# Stated exercise
Return the entries word for word from the first line through the line that contains "167,000 (1530, 387)", including both of those lines.

Supplied material start

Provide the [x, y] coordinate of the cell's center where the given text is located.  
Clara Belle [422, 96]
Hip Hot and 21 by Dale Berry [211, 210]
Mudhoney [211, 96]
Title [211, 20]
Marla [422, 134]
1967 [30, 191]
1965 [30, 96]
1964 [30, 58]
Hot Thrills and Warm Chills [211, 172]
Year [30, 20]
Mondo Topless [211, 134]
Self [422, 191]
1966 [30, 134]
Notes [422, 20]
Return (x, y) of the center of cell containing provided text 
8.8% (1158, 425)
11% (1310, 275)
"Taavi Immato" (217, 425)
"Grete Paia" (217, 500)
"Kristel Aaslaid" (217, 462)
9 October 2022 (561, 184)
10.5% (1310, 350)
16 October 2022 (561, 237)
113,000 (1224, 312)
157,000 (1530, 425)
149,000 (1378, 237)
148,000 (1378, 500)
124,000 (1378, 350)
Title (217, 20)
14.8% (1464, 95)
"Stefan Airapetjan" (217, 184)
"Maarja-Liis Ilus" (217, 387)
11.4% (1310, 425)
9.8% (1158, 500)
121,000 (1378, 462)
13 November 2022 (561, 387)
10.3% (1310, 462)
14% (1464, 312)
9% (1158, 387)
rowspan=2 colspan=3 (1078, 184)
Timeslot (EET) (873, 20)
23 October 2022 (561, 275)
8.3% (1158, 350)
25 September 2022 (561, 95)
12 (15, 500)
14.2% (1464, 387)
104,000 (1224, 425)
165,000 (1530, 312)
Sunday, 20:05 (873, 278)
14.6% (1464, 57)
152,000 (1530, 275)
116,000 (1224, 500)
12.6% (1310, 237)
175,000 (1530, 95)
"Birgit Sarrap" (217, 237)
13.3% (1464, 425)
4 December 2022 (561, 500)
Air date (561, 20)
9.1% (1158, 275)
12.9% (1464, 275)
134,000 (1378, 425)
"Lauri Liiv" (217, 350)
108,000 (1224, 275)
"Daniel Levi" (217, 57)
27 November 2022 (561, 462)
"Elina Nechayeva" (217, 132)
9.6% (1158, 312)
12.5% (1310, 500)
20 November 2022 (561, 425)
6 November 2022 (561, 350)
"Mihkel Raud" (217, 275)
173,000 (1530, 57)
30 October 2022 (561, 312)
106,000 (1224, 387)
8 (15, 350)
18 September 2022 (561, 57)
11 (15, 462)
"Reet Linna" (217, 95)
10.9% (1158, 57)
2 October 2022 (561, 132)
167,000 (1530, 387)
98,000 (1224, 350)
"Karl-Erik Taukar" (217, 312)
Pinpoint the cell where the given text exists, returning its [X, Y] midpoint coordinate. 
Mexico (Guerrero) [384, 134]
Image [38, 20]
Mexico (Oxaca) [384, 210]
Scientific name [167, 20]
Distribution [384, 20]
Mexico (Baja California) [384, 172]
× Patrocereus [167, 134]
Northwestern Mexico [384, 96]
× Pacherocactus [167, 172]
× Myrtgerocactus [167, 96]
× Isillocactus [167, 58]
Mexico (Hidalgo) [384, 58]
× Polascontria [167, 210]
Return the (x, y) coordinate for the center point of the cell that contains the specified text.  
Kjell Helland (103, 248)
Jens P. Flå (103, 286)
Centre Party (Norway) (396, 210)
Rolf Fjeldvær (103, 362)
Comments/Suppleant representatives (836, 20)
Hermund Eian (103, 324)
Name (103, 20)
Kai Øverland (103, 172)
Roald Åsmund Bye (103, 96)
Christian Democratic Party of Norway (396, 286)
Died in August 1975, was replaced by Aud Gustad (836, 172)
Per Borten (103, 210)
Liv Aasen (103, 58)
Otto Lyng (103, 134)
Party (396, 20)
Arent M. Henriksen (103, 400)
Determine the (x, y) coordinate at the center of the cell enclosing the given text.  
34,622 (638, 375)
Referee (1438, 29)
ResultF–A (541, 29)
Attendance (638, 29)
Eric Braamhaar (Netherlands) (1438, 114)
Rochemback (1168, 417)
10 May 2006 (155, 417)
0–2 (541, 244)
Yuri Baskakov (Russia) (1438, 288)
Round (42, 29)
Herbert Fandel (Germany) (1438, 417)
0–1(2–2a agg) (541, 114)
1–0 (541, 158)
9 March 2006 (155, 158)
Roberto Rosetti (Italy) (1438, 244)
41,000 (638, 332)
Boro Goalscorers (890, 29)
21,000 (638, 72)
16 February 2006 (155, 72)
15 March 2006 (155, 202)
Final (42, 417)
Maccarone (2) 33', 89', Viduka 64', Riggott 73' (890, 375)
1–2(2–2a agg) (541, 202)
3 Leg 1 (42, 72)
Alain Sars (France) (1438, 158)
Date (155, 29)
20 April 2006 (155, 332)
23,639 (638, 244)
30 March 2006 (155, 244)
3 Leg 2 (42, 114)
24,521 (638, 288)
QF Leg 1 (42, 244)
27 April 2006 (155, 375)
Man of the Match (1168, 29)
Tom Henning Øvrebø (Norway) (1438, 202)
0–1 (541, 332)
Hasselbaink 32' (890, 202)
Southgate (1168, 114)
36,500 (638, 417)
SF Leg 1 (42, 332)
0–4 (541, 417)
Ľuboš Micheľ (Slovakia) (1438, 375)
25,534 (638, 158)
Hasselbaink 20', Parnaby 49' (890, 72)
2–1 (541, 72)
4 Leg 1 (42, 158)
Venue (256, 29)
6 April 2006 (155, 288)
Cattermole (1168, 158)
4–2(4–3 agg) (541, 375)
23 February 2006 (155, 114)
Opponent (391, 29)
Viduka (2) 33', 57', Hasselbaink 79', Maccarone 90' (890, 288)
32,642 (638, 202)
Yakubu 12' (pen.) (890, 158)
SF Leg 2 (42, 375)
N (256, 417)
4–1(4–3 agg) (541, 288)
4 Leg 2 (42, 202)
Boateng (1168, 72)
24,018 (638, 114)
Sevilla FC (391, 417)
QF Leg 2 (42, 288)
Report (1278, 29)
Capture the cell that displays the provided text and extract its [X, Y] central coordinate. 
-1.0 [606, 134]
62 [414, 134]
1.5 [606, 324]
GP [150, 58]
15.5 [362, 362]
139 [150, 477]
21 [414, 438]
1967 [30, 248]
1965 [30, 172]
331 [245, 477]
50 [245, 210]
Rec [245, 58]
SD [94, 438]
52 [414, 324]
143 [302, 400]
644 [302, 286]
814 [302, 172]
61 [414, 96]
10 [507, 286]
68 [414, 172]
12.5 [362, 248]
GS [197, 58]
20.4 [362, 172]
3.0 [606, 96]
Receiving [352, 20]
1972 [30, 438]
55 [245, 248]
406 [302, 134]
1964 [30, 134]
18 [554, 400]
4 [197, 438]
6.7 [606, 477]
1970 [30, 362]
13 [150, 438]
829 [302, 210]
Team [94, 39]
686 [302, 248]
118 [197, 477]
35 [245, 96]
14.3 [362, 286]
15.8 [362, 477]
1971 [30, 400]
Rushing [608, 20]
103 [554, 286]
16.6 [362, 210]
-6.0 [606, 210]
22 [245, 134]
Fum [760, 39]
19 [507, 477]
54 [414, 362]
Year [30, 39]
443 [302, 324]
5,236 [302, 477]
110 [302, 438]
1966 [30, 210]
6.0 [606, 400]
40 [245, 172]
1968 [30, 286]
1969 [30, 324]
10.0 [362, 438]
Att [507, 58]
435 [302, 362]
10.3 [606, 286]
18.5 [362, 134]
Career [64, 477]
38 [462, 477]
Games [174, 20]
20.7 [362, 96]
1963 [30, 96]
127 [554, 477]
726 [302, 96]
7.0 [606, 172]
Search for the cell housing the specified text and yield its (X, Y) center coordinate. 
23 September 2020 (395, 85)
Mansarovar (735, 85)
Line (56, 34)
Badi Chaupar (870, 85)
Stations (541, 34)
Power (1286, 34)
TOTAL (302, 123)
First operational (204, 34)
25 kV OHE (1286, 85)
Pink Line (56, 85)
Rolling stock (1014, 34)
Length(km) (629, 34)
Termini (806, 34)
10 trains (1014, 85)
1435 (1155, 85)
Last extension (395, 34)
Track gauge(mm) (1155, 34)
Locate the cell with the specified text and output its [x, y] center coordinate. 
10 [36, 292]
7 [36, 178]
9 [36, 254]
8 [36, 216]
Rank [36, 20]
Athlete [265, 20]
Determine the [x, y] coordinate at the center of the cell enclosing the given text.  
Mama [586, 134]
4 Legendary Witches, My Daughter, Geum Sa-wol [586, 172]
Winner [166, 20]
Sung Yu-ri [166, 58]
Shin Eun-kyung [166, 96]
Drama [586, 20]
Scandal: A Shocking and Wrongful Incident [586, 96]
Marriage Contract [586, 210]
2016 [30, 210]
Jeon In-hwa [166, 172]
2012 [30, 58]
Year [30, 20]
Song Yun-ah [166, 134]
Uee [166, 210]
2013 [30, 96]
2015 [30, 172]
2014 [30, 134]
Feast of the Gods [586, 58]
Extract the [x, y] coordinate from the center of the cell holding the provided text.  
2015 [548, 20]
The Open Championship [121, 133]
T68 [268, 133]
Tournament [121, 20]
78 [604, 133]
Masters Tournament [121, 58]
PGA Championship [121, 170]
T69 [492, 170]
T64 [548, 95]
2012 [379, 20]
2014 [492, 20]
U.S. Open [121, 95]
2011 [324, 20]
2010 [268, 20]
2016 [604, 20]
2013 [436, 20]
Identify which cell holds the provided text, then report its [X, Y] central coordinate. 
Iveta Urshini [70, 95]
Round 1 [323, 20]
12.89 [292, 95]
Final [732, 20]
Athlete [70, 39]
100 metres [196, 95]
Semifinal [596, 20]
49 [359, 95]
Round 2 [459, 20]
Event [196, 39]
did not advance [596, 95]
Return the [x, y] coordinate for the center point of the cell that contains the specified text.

Supplied material end

# Task solution
Provide the [x, y] coordinate of the cell's center where the given text is located.  
Clara Belle [422, 96]
Hip Hot and 21 by Dale Berry [211, 210]
Mudhoney [211, 96]
Title [211, 20]
Marla [422, 134]
1967 [30, 191]
1965 [30, 96]
1964 [30, 58]
Hot Thrills and Warm Chills [211, 172]
Year [30, 20]
Mondo Topless [211, 134]
Self [422, 191]
1966 [30, 134]
Notes [422, 20]
Return (x, y) of the center of cell containing provided text 
8.8% (1158, 425)
11% (1310, 275)
"Taavi Immato" (217, 425)
"Grete Paia" (217, 500)
"Kristel Aaslaid" (217, 462)
9 October 2022 (561, 184)
10.5% (1310, 350)
16 October 2022 (561, 237)
113,000 (1224, 312)
157,000 (1530, 425)
149,000 (1378, 237)
148,000 (1378, 500)
124,000 (1378, 350)
Title (217, 20)
14.8% (1464, 95)
"Stefan Airapetjan" (217, 184)
"Maarja-Liis Ilus" (217, 387)
11.4% (1310, 425)
9.8% (1158, 500)
121,000 (1378, 462)
13 November 2022 (561, 387)
10.3% (1310, 462)
14% (1464, 312)
9% (1158, 387)
rowspan=2 colspan=3 (1078, 184)
Timeslot (EET) (873, 20)
23 October 2022 (561, 275)
8.3% (1158, 350)
25 September 2022 (561, 95)
12 (15, 500)
14.2% (1464, 387)
104,000 (1224, 425)
165,000 (1530, 312)
Sunday, 20:05 (873, 278)
14.6% (1464, 57)
152,000 (1530, 275)
116,000 (1224, 500)
12.6% (1310, 237)
175,000 (1530, 95)
"Birgit Sarrap" (217, 237)
13.3% (1464, 425)
4 December 2022 (561, 500)
Air date (561, 20)
9.1% (1158, 275)
12.9% (1464, 275)
134,000 (1378, 425)
"Lauri Liiv" (217, 350)
108,000 (1224, 275)
"Daniel Levi" (217, 57)
27 November 2022 (561, 462)
"Elina Nechayeva" (217, 132)
9.6% (1158, 312)
12.5% (1310, 500)
20 November 2022 (561, 425)
6 November 2022 (561, 350)
"Mihkel Raud" (217, 275)
173,000 (1530, 57)
30 October 2022 (561, 312)
106,000 (1224, 387)
8 (15, 350)
18 September 2022 (561, 57)
11 (15, 462)
"Reet Linna" (217, 95)
10.9% (1158, 57)
2 October 2022 (561, 132)
167,000 (1530, 387)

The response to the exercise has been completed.